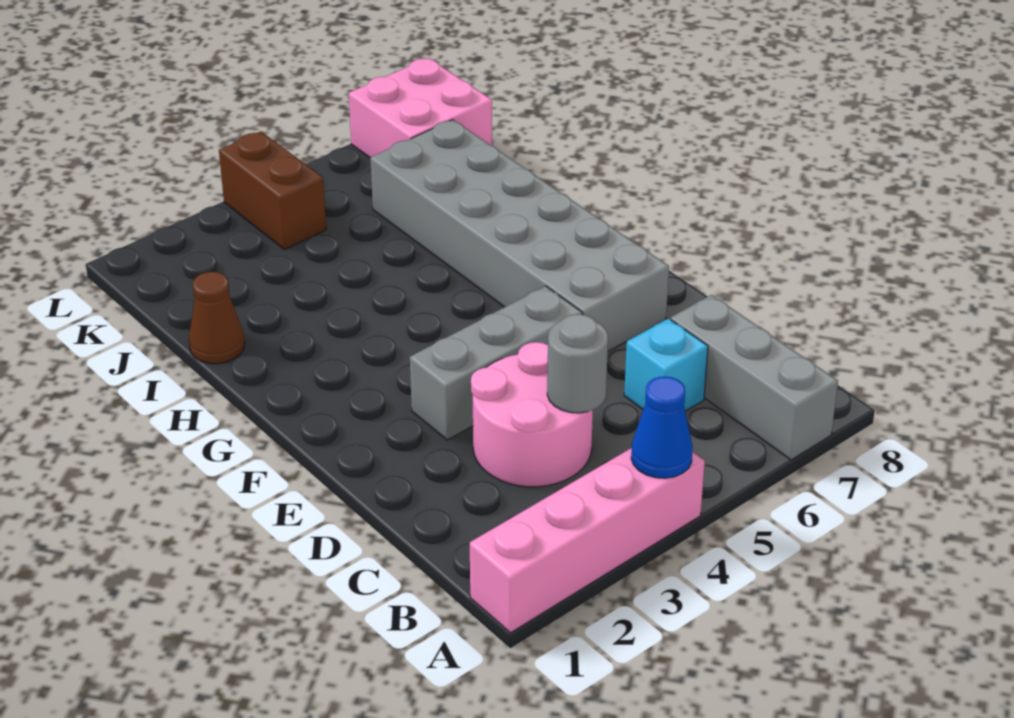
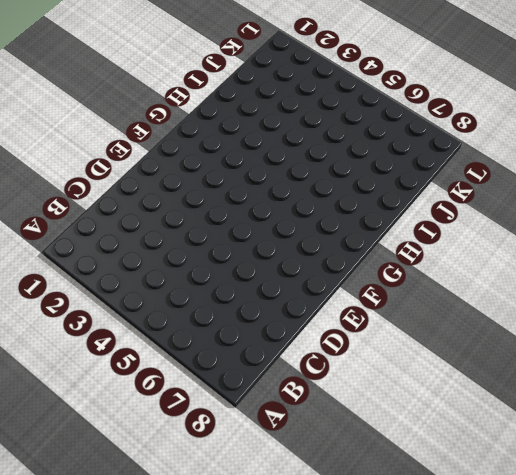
none -> pink brick A1:A4 level 1
none -> grey brick A7:C7 level 1

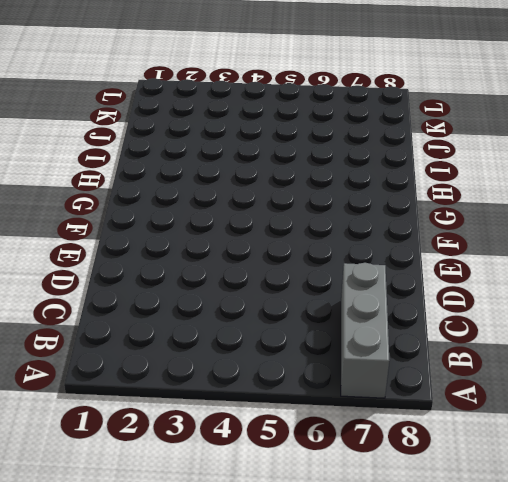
none -> pink brick A1:A4 level 1
none -> pink round brick C3:D4 level 1

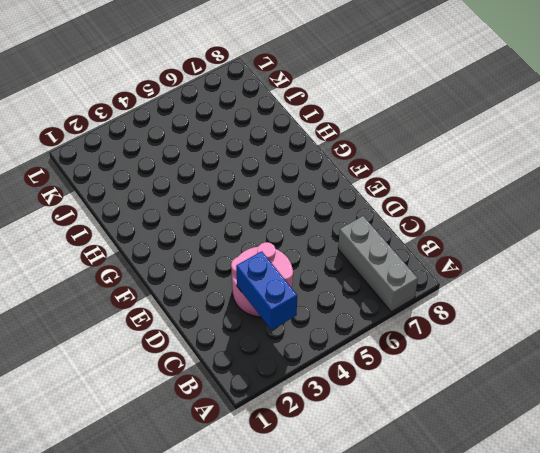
blue brick B3:C3 level 2 -> none
none -> pink brick A1:A4 level 1
none -> cyan brick C6 level 1

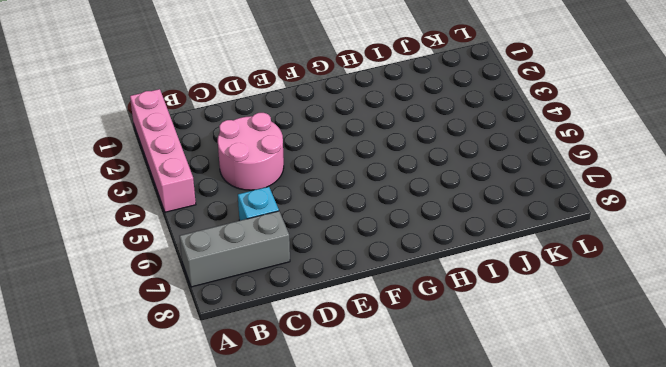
none -> grey brick E3:E5 level 1
none -> grey brick E6:J7 level 1

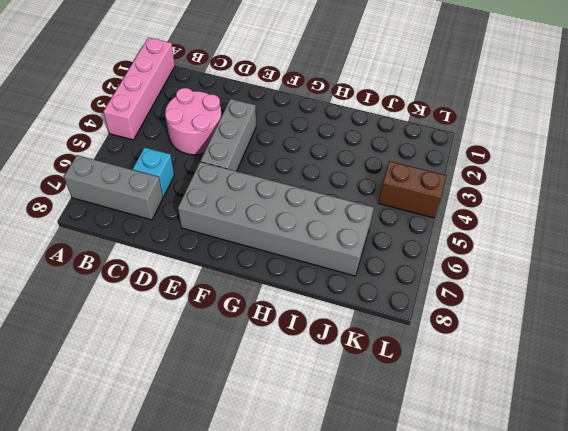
none -> brown cone I1 level 1
none -> pink brick K7:L8 level 1

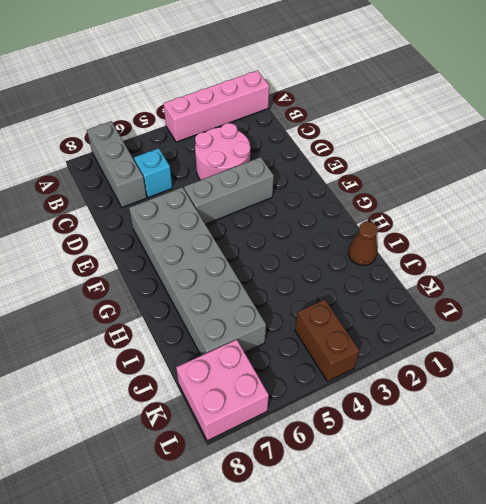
none -> blue cone A4 level 2
none -> grey round brick C4 level 2

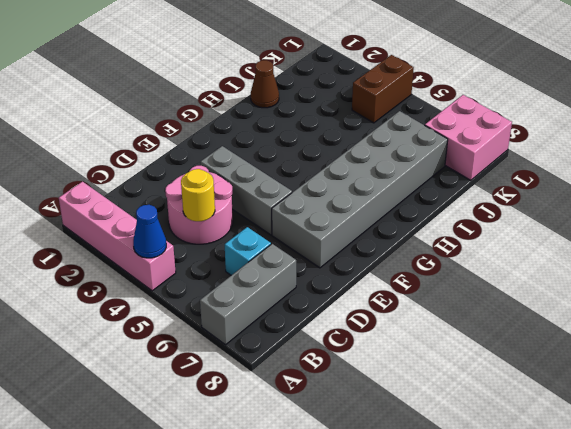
yellow round brick C4 level 2 -> grey round brick C4 level 2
•••
TASK GOAL: What's needed is an exact copy of every entry, minus the pictures.

THE ANSWER:
none -> pink brick A1:A4 level 1
none -> grey brick A7:C7 level 1

none -> pink brick A1:A4 level 1
none -> pink round brick C3:D4 level 1

blue brick B3:C3 level 2 -> none
none -> pink brick A1:A4 level 1
none -> cyan brick C6 level 1

none -> grey brick E3:E5 level 1
none -> grey brick E6:J7 level 1

none -> brown cone I1 level 1
none -> pink brick K7:L8 level 1

none -> blue cone A4 level 2
none -> grey round brick C4 level 2

yellow round brick C4 level 2 -> grey round brick C4 level 2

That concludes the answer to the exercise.